**Exercise instructions**
Each line below should be repeated exactly, but no picture should be carried over.

**Exercise data**
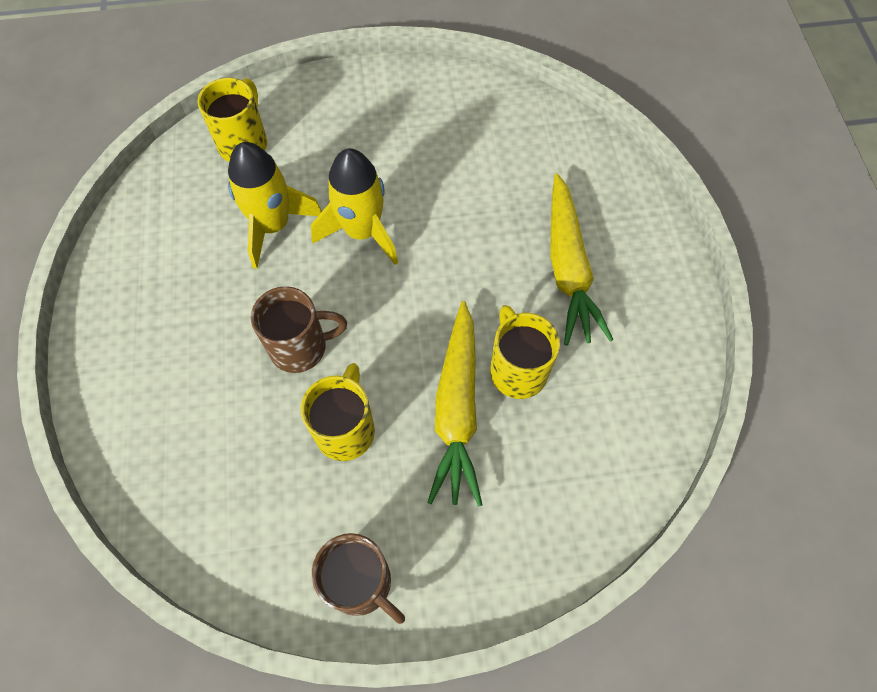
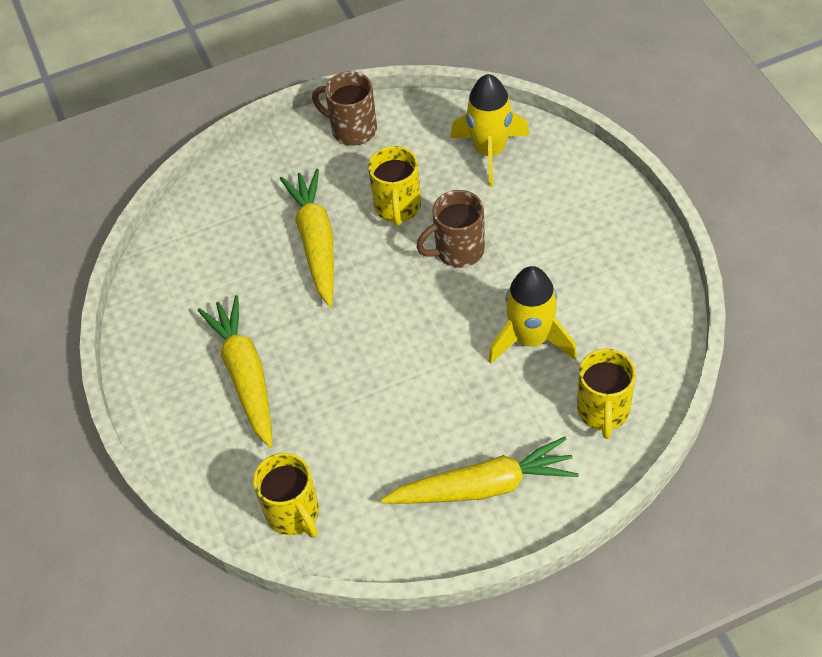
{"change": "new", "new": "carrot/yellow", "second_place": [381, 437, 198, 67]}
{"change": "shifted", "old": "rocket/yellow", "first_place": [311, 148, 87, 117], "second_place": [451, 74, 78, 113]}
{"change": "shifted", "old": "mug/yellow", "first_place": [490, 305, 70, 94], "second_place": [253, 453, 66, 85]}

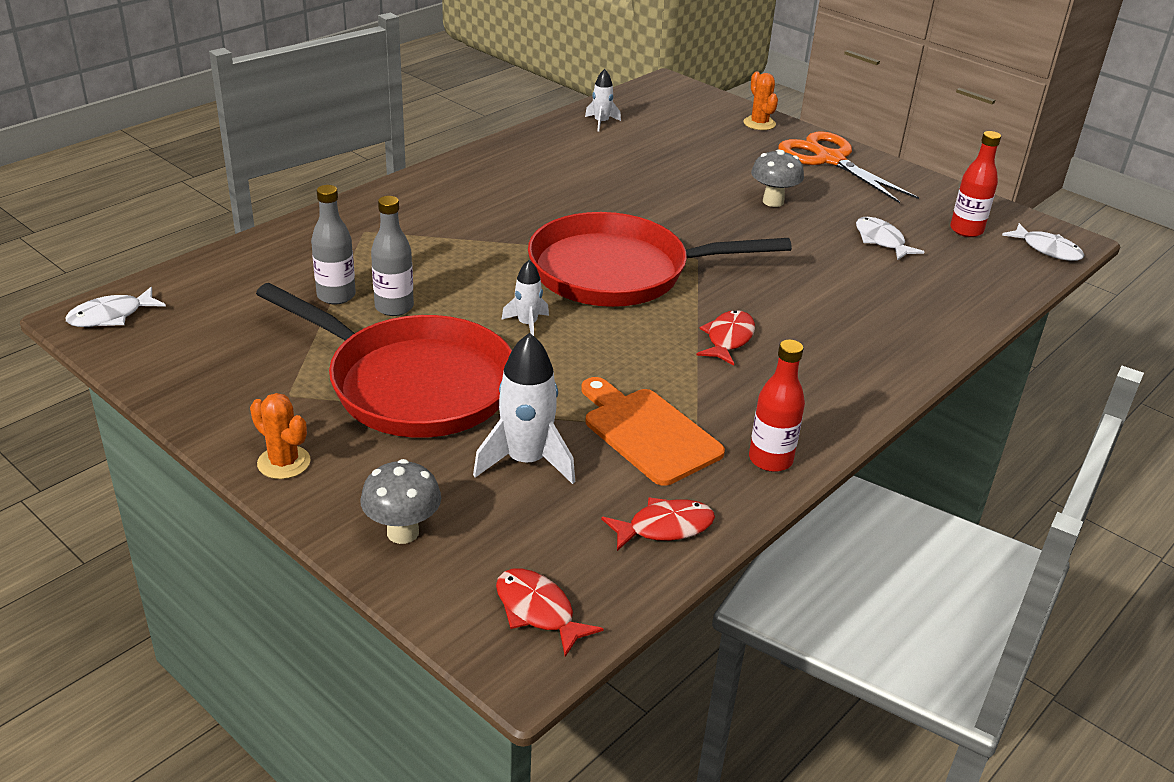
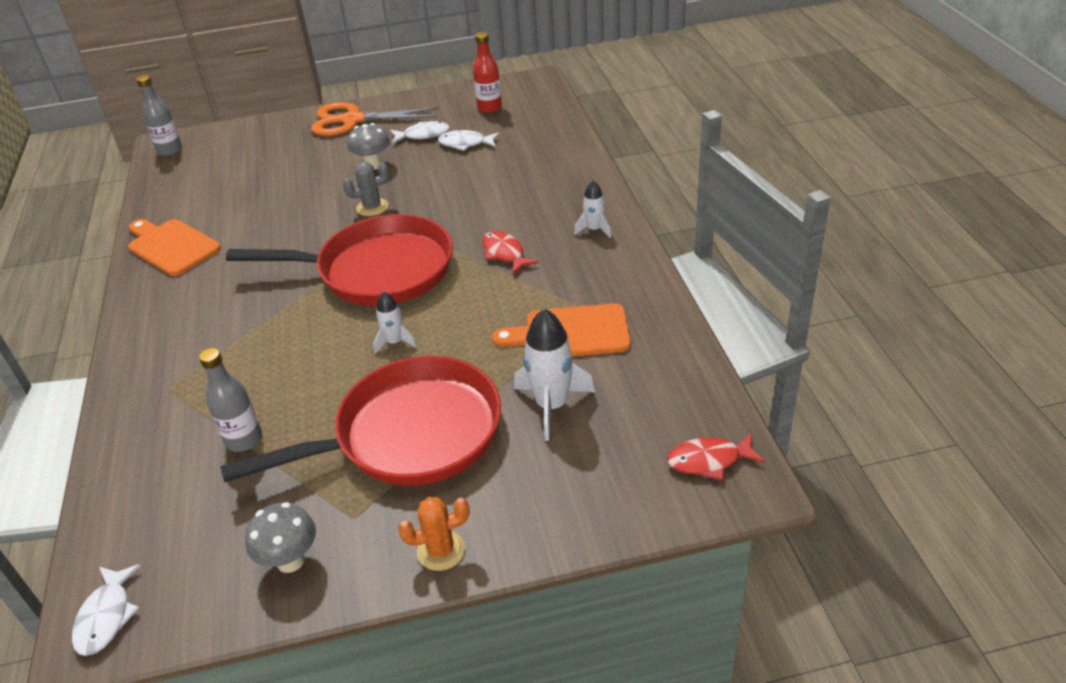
{"change": "gone", "old": "fish/red", "first_place": [601, 498, 114, 53]}
{"change": "gone", "old": "cactus/orange", "first_place": [743, 71, 35, 59]}
{"change": "gone", "old": "bottle/red", "first_place": [749, 339, 56, 133]}
{"change": "new", "new": "cutting board/orange", "second_place": [128, 219, 93, 57]}
{"change": "new", "new": "cactus/grey", "second_place": [343, 162, 46, 54]}
{"change": "shifted", "old": "mushroom/grey", "first_place": [360, 459, 81, 85], "second_place": [245, 502, 71, 71]}
{"change": "shifted", "old": "bottle/grey", "first_place": [371, 196, 43, 120], "second_place": [136, 75, 46, 81]}
{"change": "shifted", "old": "rocket/white", "first_place": [585, 69, 36, 63], "second_place": [574, 181, 37, 57]}
{"change": "shifted", "old": "fish/white", "first_place": [1002, 223, 83, 38], "second_place": [390, 121, 60, 23]}
{"change": "rotated", "old": "pan/red", "first_place": [528, 212, 264, 95], "second_place": [226, 214, 227, 92], "degrees": -120}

**Answer section**
{"change": "new", "new": "carrot/yellow", "second_place": [381, 437, 198, 67]}
{"change": "shifted", "old": "rocket/yellow", "first_place": [311, 148, 87, 117], "second_place": [451, 74, 78, 113]}
{"change": "shifted", "old": "mug/yellow", "first_place": [490, 305, 70, 94], "second_place": [253, 453, 66, 85]}

{"change": "gone", "old": "fish/red", "first_place": [601, 498, 114, 53]}
{"change": "gone", "old": "cactus/orange", "first_place": [743, 71, 35, 59]}
{"change": "gone", "old": "bottle/red", "first_place": [749, 339, 56, 133]}
{"change": "new", "new": "cutting board/orange", "second_place": [128, 219, 93, 57]}
{"change": "new", "new": "cactus/grey", "second_place": [343, 162, 46, 54]}
{"change": "shifted", "old": "mushroom/grey", "first_place": [360, 459, 81, 85], "second_place": [245, 502, 71, 71]}
{"change": "shifted", "old": "bottle/grey", "first_place": [371, 196, 43, 120], "second_place": [136, 75, 46, 81]}
{"change": "shifted", "old": "rocket/white", "first_place": [585, 69, 36, 63], "second_place": [574, 181, 37, 57]}
{"change": "shifted", "old": "fish/white", "first_place": [1002, 223, 83, 38], "second_place": [390, 121, 60, 23]}
{"change": "rotated", "old": "pan/red", "first_place": [528, 212, 264, 95], "second_place": [226, 214, 227, 92], "degrees": -120}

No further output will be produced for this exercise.